__The exercise__:
Reproduce each of the following items verbatim, line by line, with no alteration, omission, or addition.

__Supplied entries__:
________________

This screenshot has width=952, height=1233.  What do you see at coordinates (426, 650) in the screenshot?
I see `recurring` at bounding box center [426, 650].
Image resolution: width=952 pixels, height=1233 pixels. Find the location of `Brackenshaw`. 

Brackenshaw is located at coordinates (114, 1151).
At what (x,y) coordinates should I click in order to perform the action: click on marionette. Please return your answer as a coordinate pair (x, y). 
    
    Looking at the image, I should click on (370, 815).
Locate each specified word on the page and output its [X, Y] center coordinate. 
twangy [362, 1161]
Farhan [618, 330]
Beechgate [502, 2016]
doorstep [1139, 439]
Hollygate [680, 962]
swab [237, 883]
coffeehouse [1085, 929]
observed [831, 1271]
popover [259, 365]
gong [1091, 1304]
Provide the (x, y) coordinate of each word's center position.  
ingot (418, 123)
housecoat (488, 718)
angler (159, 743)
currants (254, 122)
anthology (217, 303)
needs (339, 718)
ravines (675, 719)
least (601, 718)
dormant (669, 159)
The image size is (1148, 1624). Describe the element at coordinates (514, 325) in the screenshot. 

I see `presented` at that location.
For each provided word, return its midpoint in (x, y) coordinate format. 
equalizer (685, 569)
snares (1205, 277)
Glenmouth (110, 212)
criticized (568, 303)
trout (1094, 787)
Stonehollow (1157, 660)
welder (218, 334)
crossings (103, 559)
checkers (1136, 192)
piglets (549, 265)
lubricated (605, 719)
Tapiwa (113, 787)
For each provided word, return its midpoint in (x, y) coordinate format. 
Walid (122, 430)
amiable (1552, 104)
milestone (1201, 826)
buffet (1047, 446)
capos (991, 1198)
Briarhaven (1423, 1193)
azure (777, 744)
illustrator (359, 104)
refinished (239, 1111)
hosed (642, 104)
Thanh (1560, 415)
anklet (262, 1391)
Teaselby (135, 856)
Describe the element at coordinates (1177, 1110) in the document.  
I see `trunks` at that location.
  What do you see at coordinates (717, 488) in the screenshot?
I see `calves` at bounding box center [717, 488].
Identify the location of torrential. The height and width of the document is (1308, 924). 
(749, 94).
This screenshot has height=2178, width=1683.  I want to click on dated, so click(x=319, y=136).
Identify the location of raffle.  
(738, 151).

________________

__Written solution__:
This screenshot has width=952, height=1233.  What do you see at coordinates (426, 650) in the screenshot?
I see `recurring` at bounding box center [426, 650].
Image resolution: width=952 pixels, height=1233 pixels. Find the location of `Brackenshaw`. 

Brackenshaw is located at coordinates (114, 1151).
At what (x,y) coordinates should I click in order to perform the action: click on marionette. Please return your answer as a coordinate pair (x, y). 
    
    Looking at the image, I should click on (370, 815).
Locate each specified word on the page and output its [X, Y] center coordinate. 
twangy [362, 1161]
Farhan [618, 330]
Beechgate [502, 2016]
doorstep [1139, 439]
Hollygate [680, 962]
swab [237, 883]
coffeehouse [1085, 929]
observed [831, 1271]
popover [259, 365]
gong [1091, 1304]
Provide the (x, y) coordinate of each word's center position.  
ingot (418, 123)
housecoat (488, 718)
angler (159, 743)
currants (254, 122)
anthology (217, 303)
needs (339, 718)
ravines (675, 719)
least (601, 718)
dormant (669, 159)
The image size is (1148, 1624). Describe the element at coordinates (514, 325) in the screenshot. 

I see `presented` at that location.
For each provided word, return its midpoint in (x, y) coordinate format. 
equalizer (685, 569)
snares (1205, 277)
Glenmouth (110, 212)
criticized (568, 303)
trout (1094, 787)
Stonehollow (1157, 660)
welder (218, 334)
crossings (103, 559)
checkers (1136, 192)
piglets (549, 265)
lubricated (605, 719)
Tapiwa (113, 787)
For each provided word, return its midpoint in (x, y) coordinate format. 
Walid (122, 430)
amiable (1552, 104)
milestone (1201, 826)
buffet (1047, 446)
capos (991, 1198)
Briarhaven (1423, 1193)
azure (777, 744)
illustrator (359, 104)
refinished (239, 1111)
hosed (642, 104)
Thanh (1560, 415)
anklet (262, 1391)
Teaselby (135, 856)
Describe the element at coordinates (1177, 1110) in the document.  
I see `trunks` at that location.
  What do you see at coordinates (717, 488) in the screenshot?
I see `calves` at bounding box center [717, 488].
Identify the location of torrential. The height and width of the document is (1308, 924). 
(749, 94).
This screenshot has height=2178, width=1683.  I want to click on dated, so click(x=319, y=136).
Identify the location of raffle.  
(738, 151).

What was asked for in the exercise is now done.